#### [DATA EXTRACT]
--- --- ---
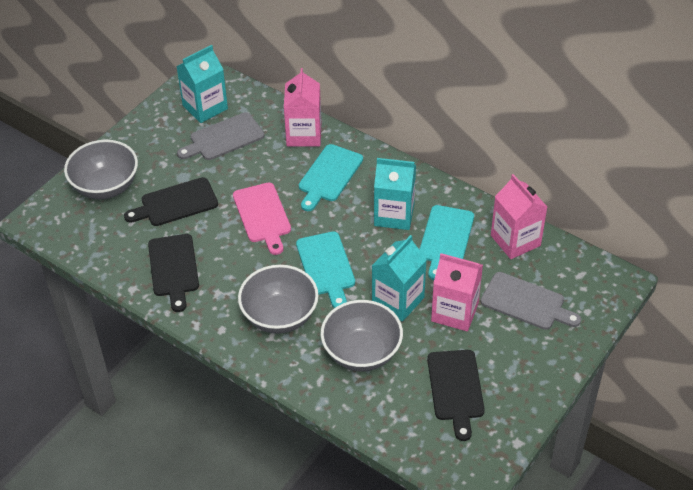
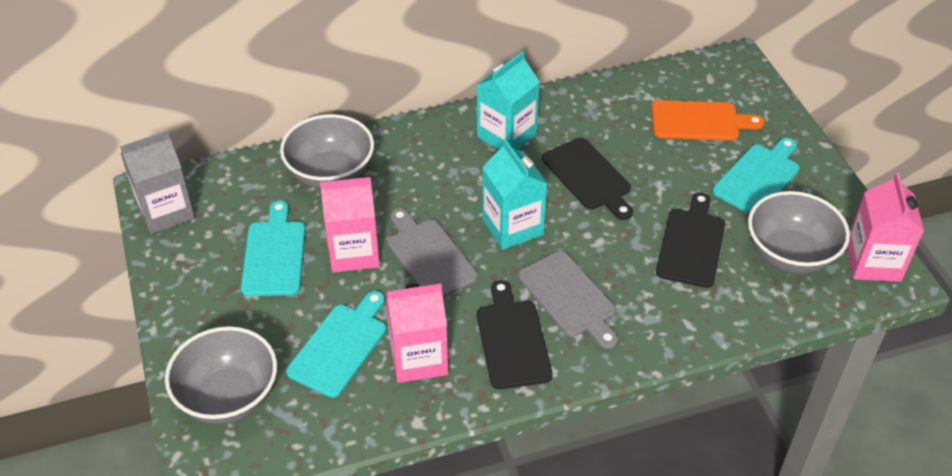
grey carton: 0 -> 1
orange cutting board: 0 -> 1
pink cutting board: 1 -> 0
turquoise carton: 3 -> 2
--- --- ---
#### [TASK GOAL]
Please produce an exact copy of all the material, leaving out the pictures.

#### [ANSWER TO THIS PROBLEM]
grey carton: 0 -> 1
orange cutting board: 0 -> 1
pink cutting board: 1 -> 0
turquoise carton: 3 -> 2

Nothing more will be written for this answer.